EXERCISE MATERIALS:

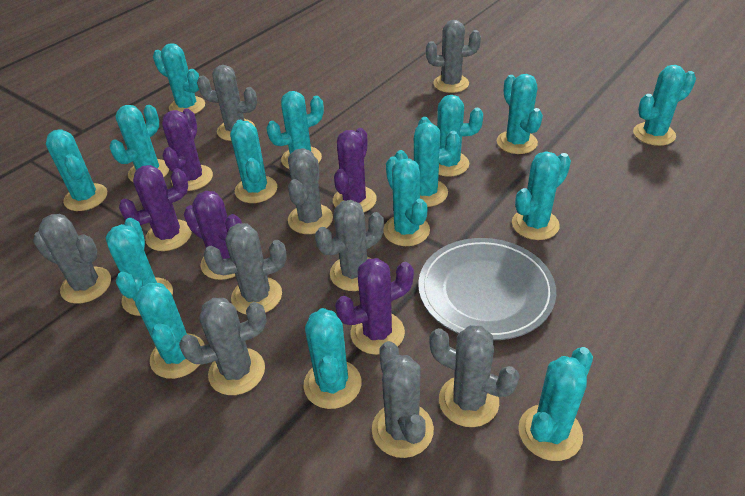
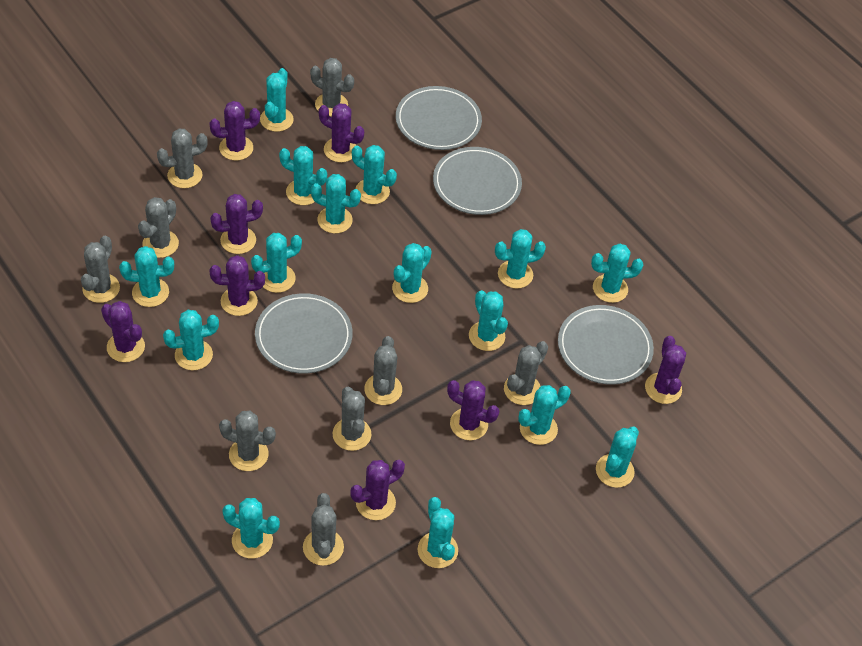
grey plate: 1 -> 4
purple cactus: 5 -> 8

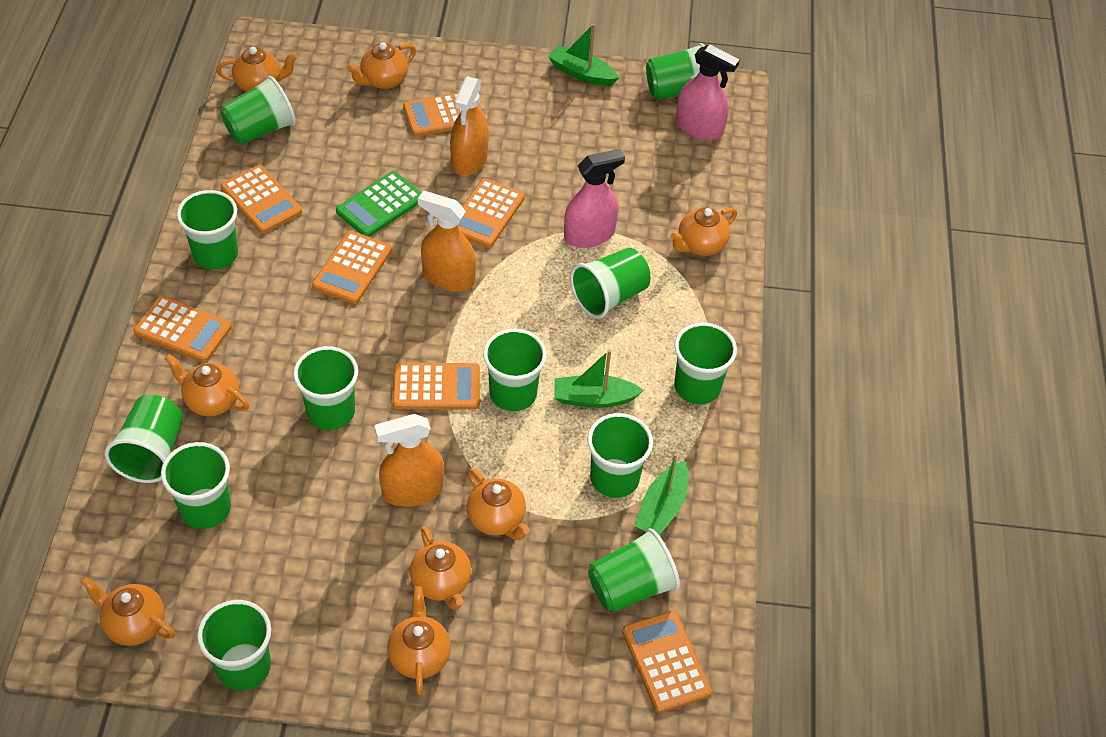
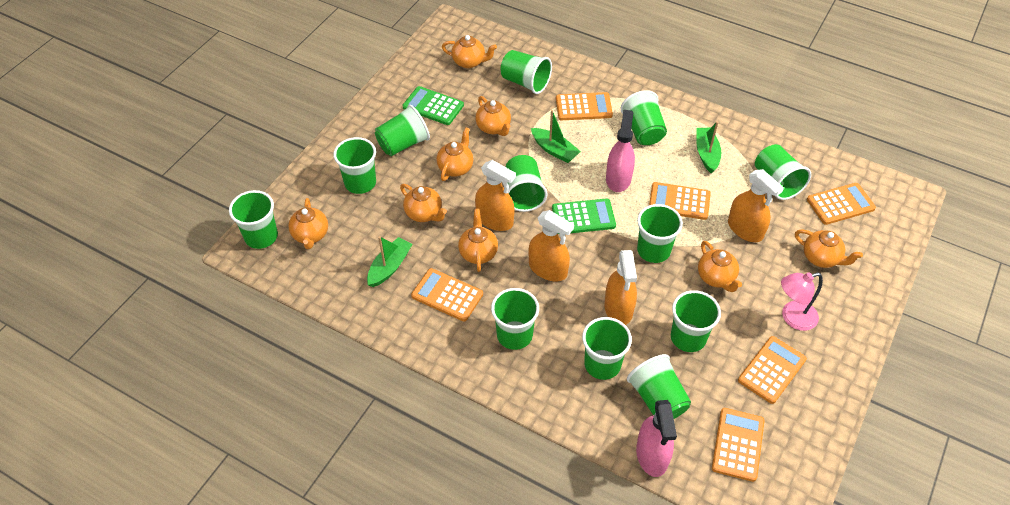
green calculator: 1 -> 2
orange calculator: 7 -> 6
orange spray bottle: 3 -> 4
pink lamp: 0 -> 1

INSTRUCTIONS FOR THE TASK: Go through the material line by line. Show each line that contains the string "orange".

SOLUTION TO THIS TASK:
orange calculator: 7 -> 6
orange spray bottle: 3 -> 4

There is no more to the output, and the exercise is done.